** Opening DATASET EXCERPTS block **

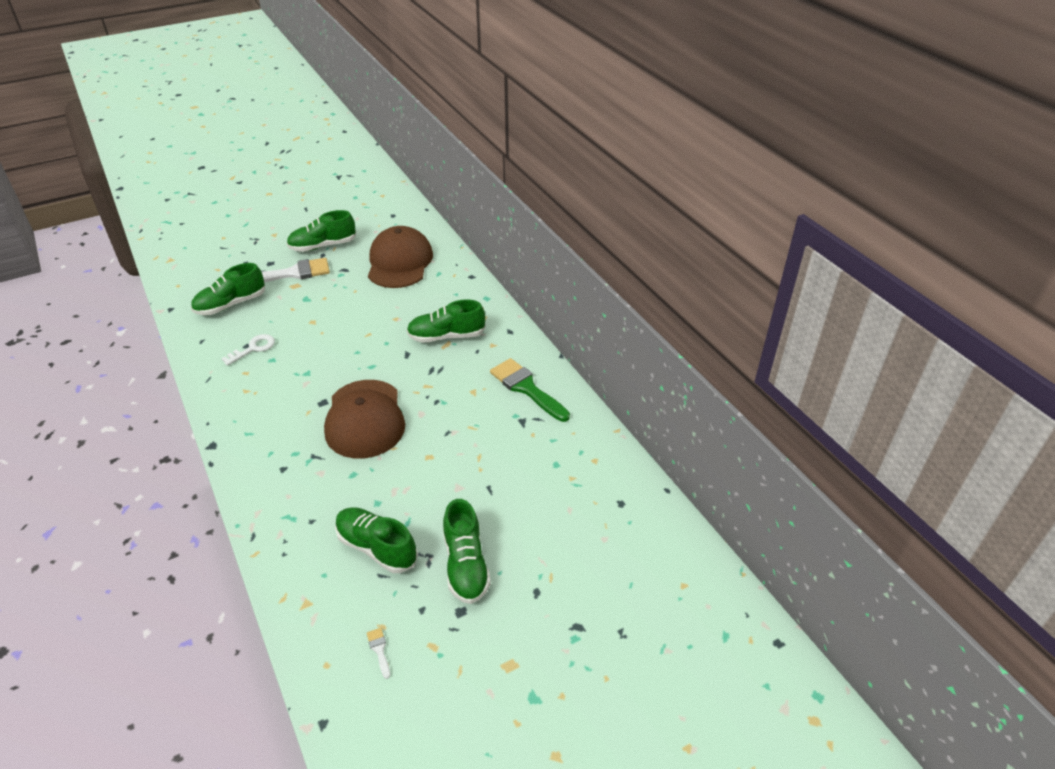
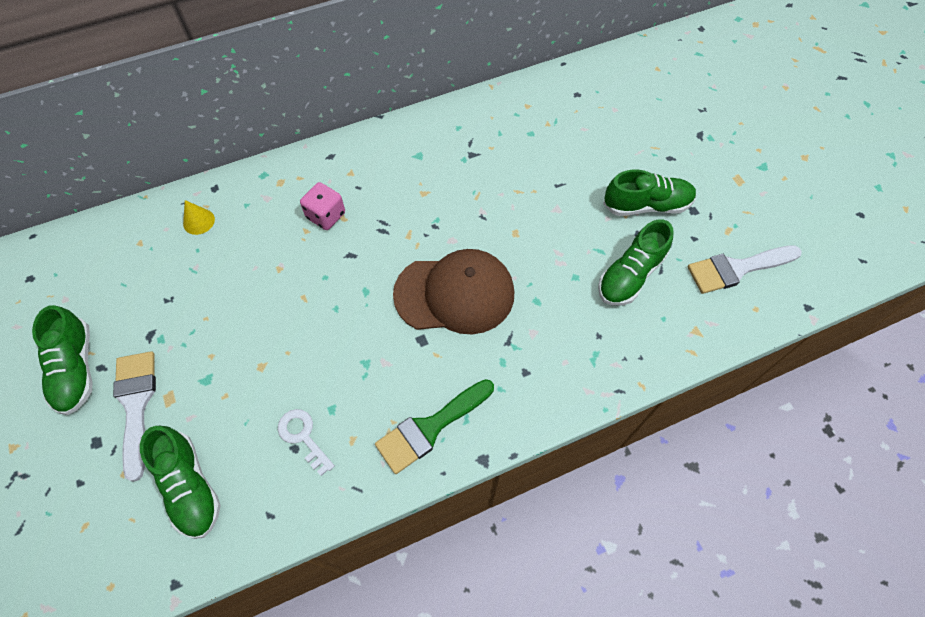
camera: 85 degrees left, 20 degrees up
(379, 650) = (736, 269): white brush -> white brush, size x2.47
(399, 262) = (156, 266): brown cap -> none
(439, 274) = (199, 221): none -> yellow cone
(446, 336) = (326, 215): green shoe -> pink dice
(526, 388) = (425, 148): green brush -> green brush (430, 428)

** Closing DATASET EXCERPTS block **

Copy out, word for word, only the lines from the one with "(446, 336) = (326, 215): green" through the last line of the material above.

(446, 336) = (326, 215): green shoe -> pink dice
(526, 388) = (425, 148): green brush -> green brush (430, 428)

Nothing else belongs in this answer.